● **Problem requirements**
Every line holding the string "turquoise" should be copied out of the listing.

● **The data**
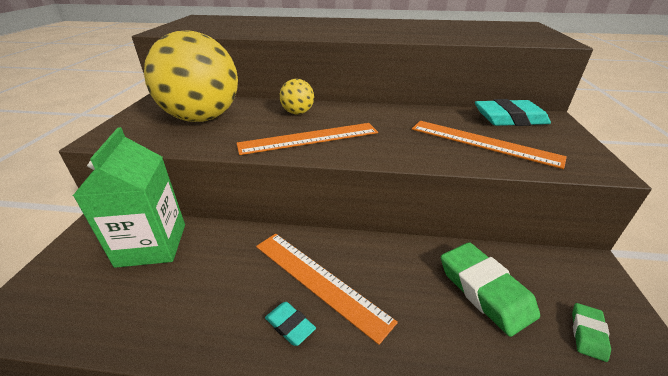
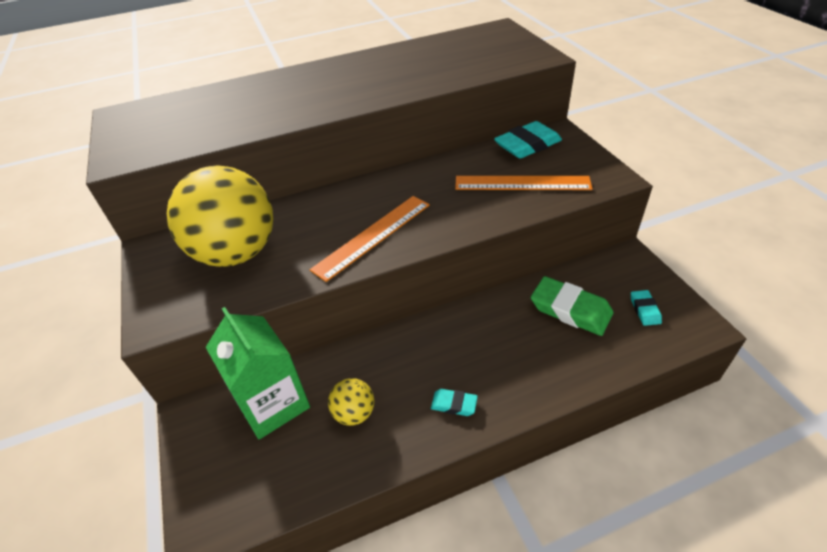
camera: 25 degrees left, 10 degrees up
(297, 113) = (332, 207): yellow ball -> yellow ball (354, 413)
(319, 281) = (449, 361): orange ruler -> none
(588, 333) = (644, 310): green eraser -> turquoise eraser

---

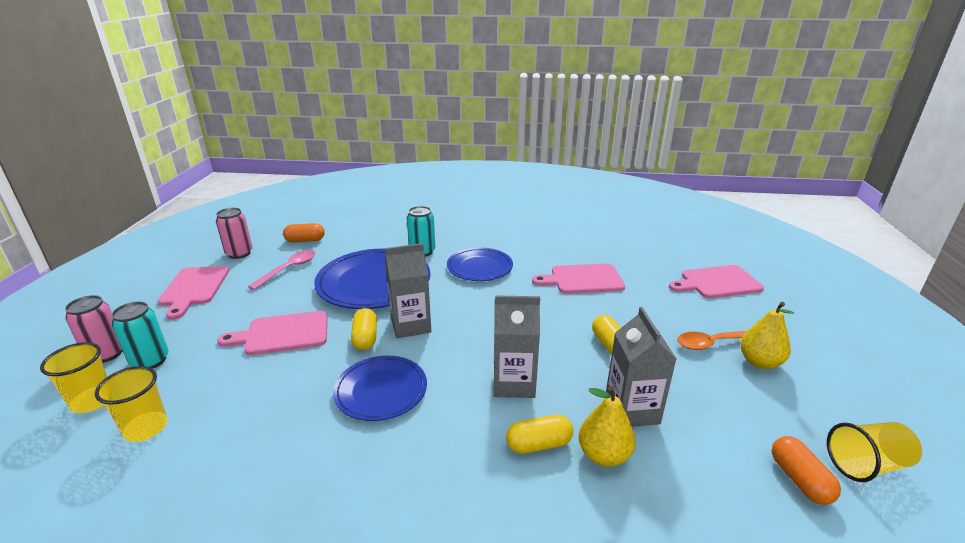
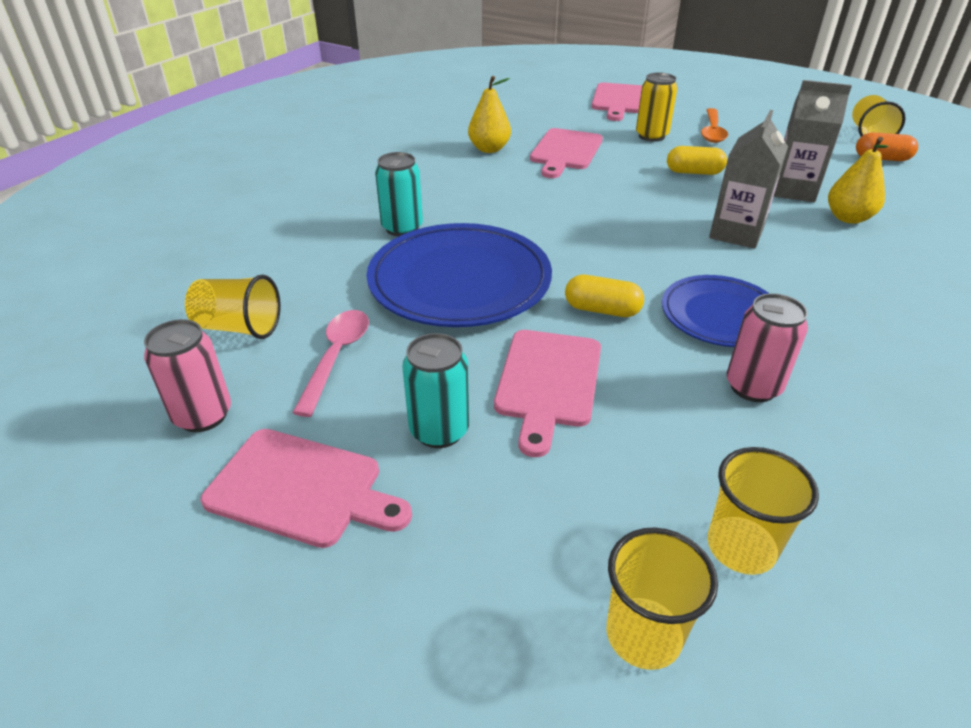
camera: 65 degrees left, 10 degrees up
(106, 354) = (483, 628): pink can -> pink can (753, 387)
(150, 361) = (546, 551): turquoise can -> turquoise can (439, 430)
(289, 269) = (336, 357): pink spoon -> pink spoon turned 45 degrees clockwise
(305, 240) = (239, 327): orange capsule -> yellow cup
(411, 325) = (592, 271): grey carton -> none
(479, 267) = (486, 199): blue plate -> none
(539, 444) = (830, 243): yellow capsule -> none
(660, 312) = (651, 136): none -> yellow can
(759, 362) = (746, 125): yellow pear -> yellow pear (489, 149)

● **Response below**
(588, 333) = (644, 310): green eraser -> turquoise eraser
(150, 361) = (546, 551): turquoise can -> turquoise can (439, 430)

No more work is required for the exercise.